Problem statement - Here is the task for the records below: repeat exactly the lines from the one with "(496, 165) = (728, 207): grey" to the one with "(473, 414) = (537, 200): white plane -> none", both included, and nothing else.

Source material -
-=-=-=-=-

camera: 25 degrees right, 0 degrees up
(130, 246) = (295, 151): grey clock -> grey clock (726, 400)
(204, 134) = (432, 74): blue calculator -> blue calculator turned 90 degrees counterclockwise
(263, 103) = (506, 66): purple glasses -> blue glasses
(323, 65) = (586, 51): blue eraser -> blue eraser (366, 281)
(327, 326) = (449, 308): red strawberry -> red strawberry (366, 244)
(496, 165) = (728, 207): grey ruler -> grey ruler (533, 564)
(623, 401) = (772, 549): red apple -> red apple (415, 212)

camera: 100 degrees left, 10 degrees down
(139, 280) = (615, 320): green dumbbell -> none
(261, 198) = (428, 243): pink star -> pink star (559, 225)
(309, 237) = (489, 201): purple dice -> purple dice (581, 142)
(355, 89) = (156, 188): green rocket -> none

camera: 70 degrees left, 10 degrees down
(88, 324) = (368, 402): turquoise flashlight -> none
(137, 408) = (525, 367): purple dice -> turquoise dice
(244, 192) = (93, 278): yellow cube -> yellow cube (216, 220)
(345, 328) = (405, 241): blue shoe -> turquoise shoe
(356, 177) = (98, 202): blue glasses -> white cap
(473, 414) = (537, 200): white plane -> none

-=-=-=-=-

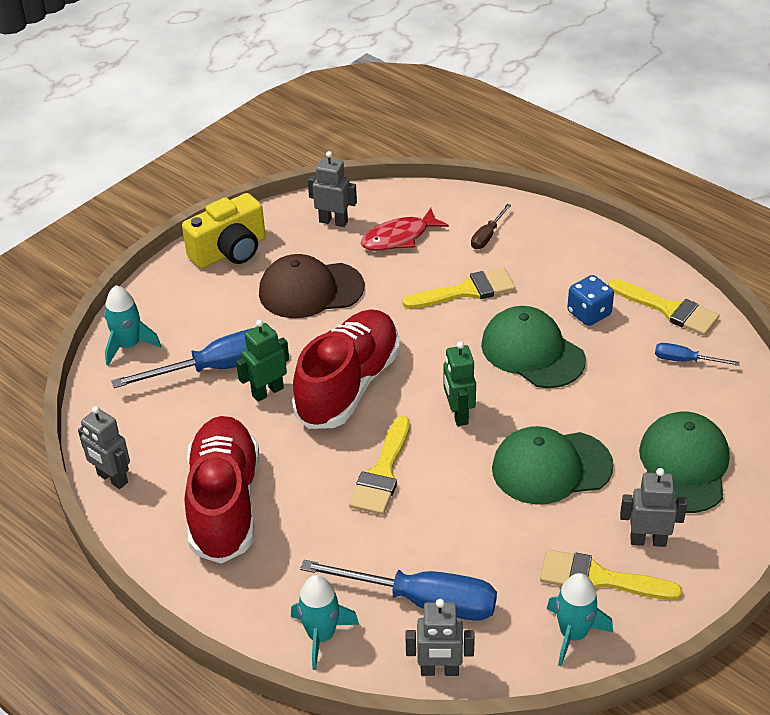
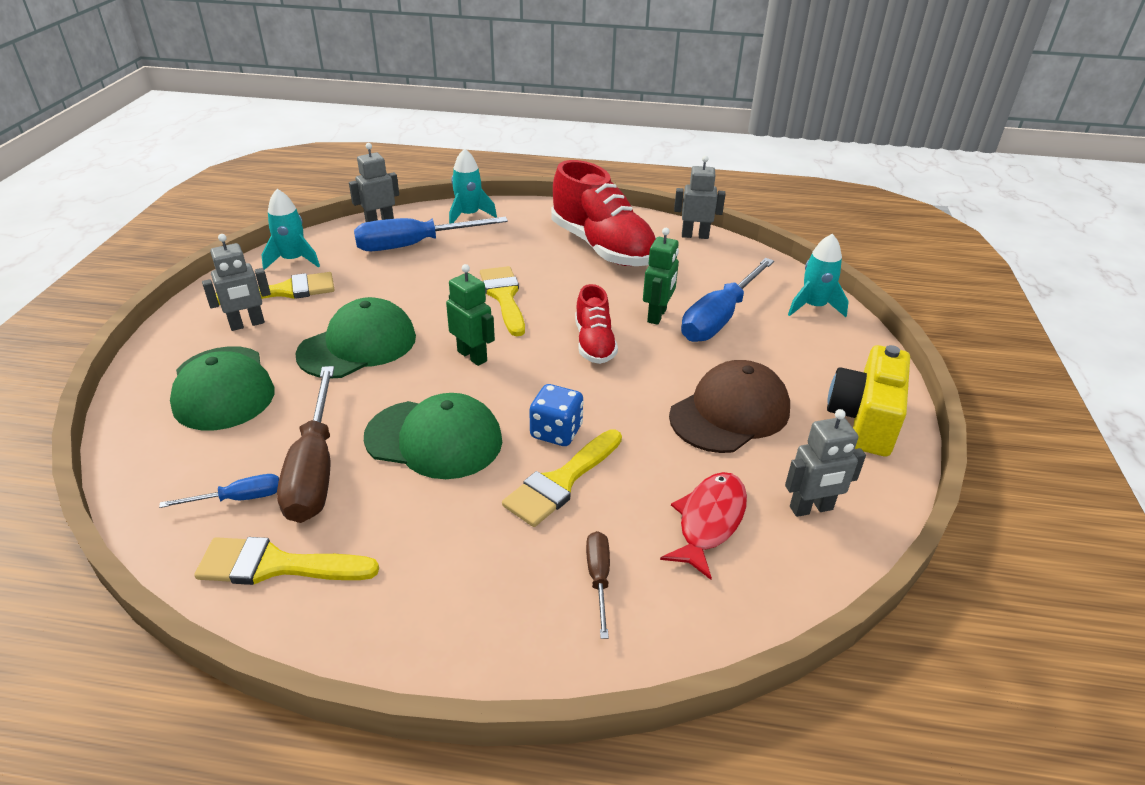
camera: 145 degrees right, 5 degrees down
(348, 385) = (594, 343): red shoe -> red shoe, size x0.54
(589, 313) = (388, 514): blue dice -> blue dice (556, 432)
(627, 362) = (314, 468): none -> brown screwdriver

-=-=-=-=-

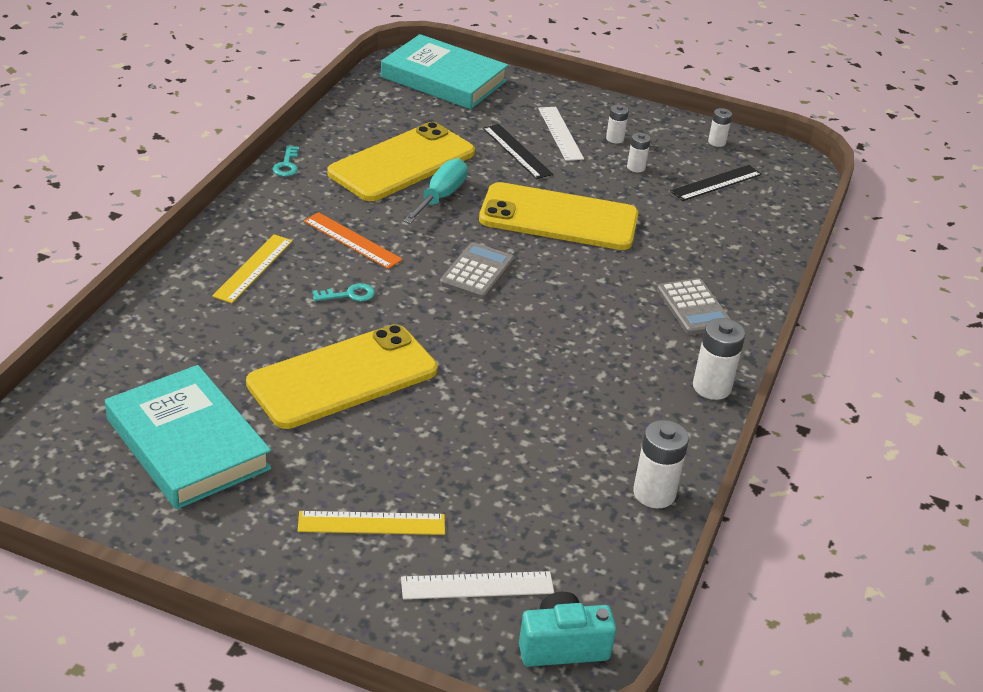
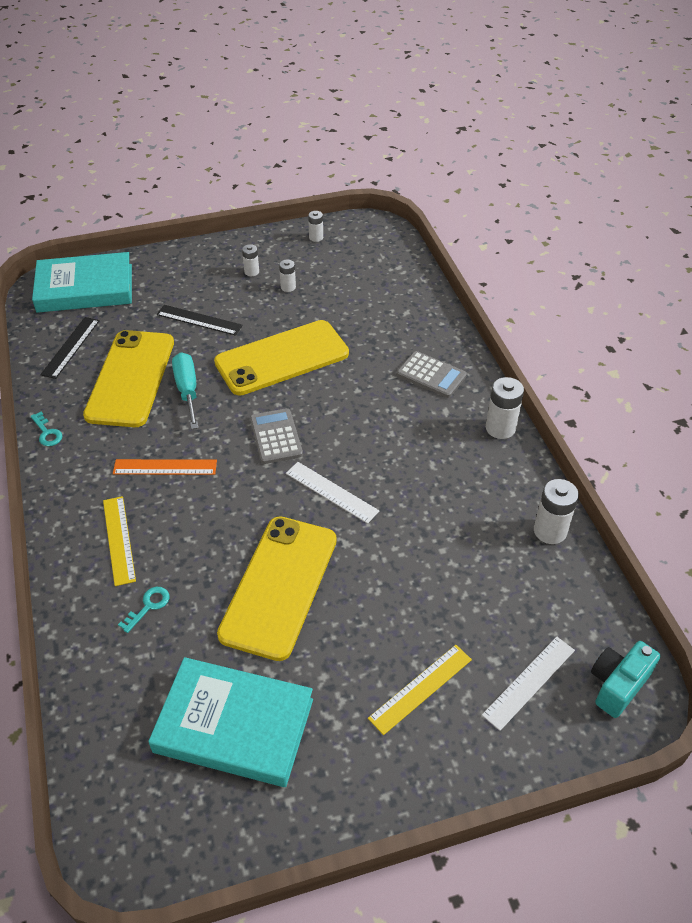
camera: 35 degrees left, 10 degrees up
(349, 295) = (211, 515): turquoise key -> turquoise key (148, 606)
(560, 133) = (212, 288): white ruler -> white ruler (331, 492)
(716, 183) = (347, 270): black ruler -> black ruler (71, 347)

-=-=-=-=-

Response for this exercise -
(496, 165) = (728, 207): grey ruler -> grey ruler (533, 564)
(623, 401) = (772, 549): red apple -> red apple (415, 212)

camera: 100 degrees left, 10 degrees down
(139, 280) = (615, 320): green dumbbell -> none
(261, 198) = (428, 243): pink star -> pink star (559, 225)
(309, 237) = (489, 201): purple dice -> purple dice (581, 142)
(355, 89) = (156, 188): green rocket -> none

camera: 70 degrees left, 10 degrees down
(88, 324) = (368, 402): turquoise flashlight -> none
(137, 408) = (525, 367): purple dice -> turquoise dice
(244, 192) = (93, 278): yellow cube -> yellow cube (216, 220)
(345, 328) = (405, 241): blue shoe -> turquoise shoe
(356, 177) = (98, 202): blue glasses -> white cap
(473, 414) = (537, 200): white plane -> none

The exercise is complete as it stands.